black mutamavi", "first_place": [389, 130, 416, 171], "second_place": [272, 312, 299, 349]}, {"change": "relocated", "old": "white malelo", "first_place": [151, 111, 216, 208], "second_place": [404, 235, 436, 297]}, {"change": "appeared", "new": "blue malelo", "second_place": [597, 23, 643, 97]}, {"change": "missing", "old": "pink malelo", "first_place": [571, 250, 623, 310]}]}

______

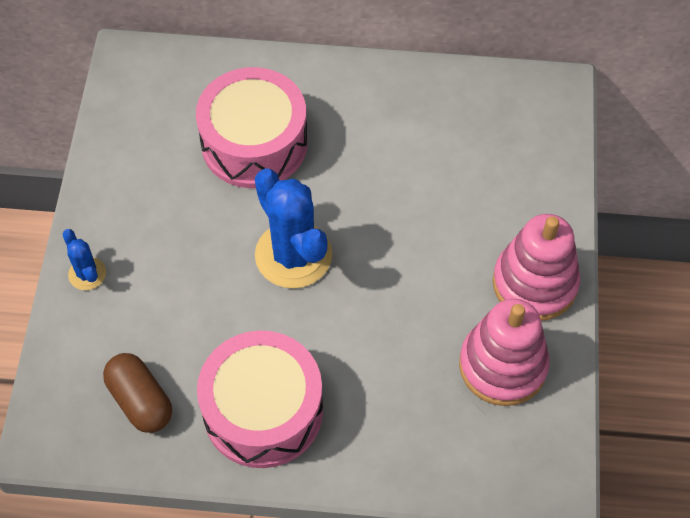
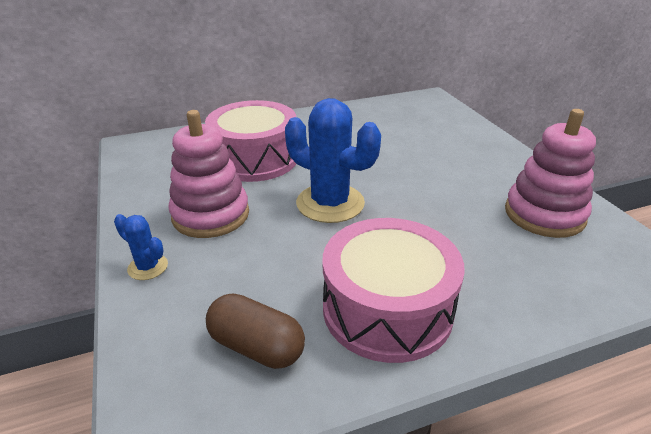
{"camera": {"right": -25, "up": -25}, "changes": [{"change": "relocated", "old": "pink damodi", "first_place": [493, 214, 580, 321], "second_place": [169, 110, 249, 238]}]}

______

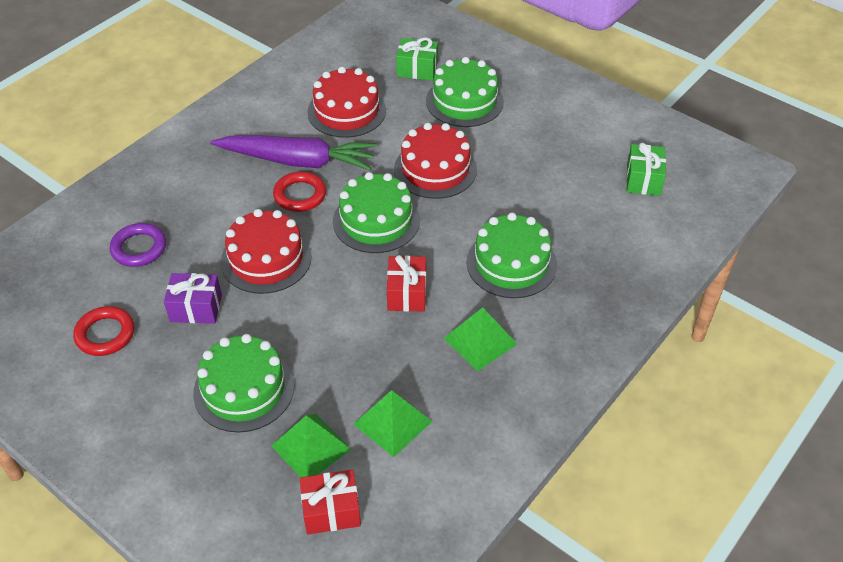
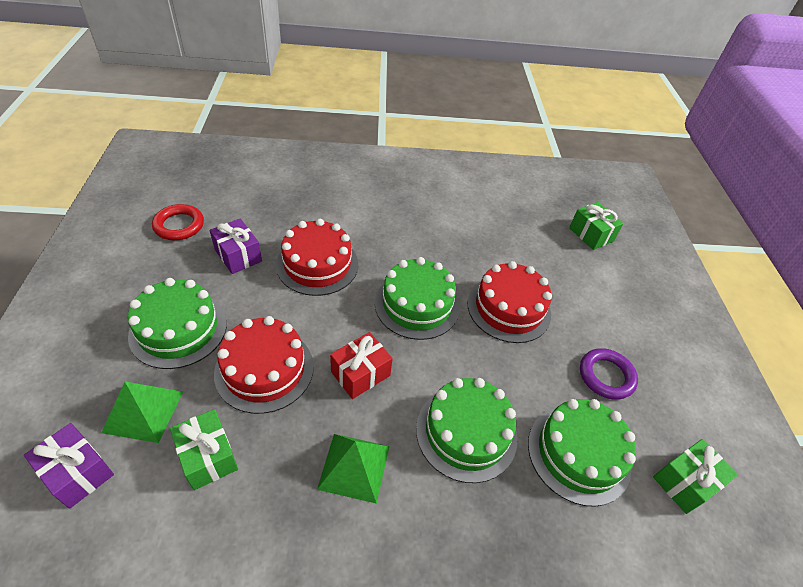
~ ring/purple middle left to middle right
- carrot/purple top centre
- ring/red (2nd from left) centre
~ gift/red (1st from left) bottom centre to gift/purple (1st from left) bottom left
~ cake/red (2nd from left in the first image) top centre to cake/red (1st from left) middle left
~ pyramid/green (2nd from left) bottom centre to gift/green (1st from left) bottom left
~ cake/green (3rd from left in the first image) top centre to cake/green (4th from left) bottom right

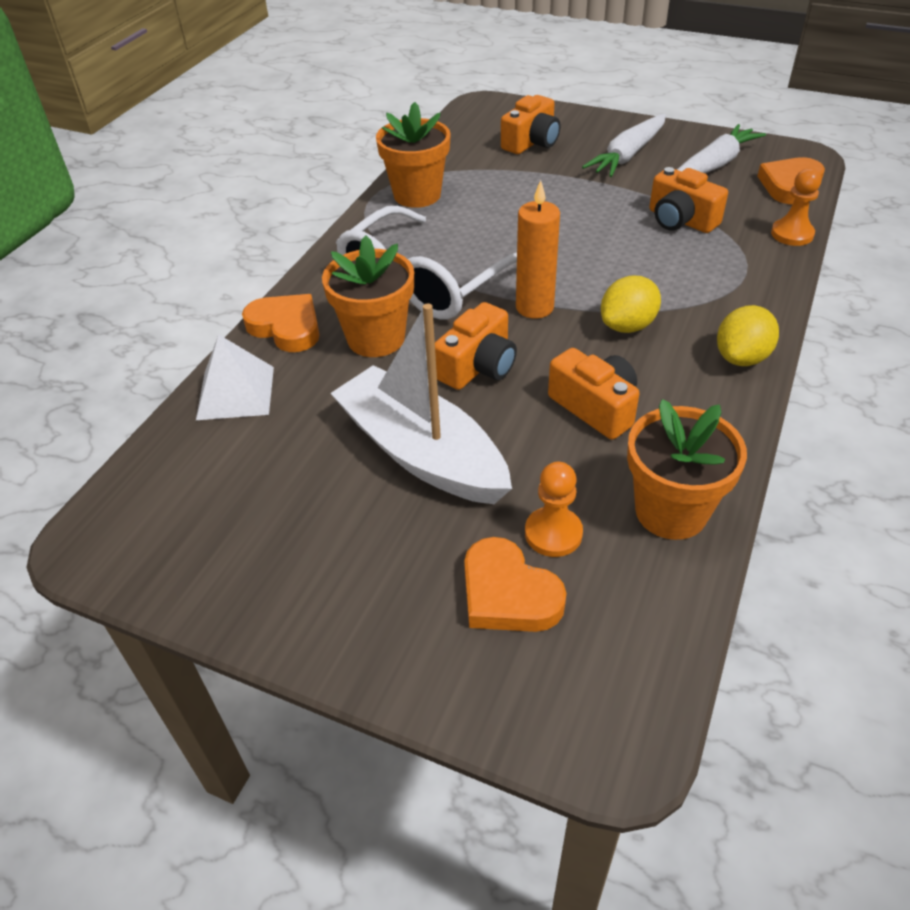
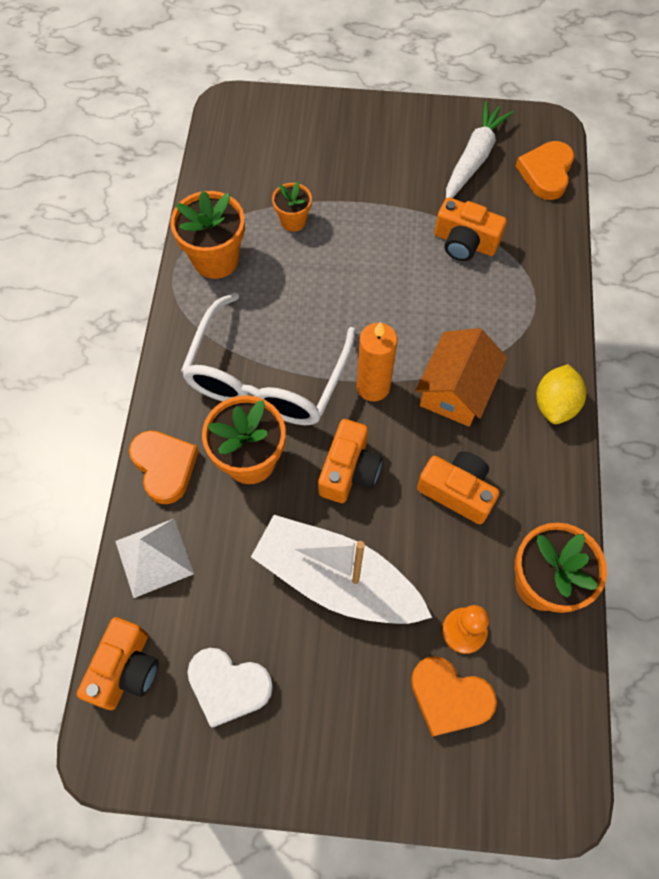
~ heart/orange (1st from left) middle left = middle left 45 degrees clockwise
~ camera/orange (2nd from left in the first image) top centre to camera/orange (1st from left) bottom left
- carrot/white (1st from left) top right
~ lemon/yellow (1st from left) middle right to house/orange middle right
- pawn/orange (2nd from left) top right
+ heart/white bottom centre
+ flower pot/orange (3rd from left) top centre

______

§ Exercise requirements:
Repeat the entries above verbatim, but only from the line that has "gift/purple (1st from left) bottom left" down to the line that has "gift/green (1st from left) bottom left", inclusive.

§ Final answer:
~ gift/red (1st from left) bottom centre to gift/purple (1st from left) bottom left
~ cake/red (2nd from left in the first image) top centre to cake/red (1st from left) middle left
~ pyramid/green (2nd from left) bottom centre to gift/green (1st from left) bottom left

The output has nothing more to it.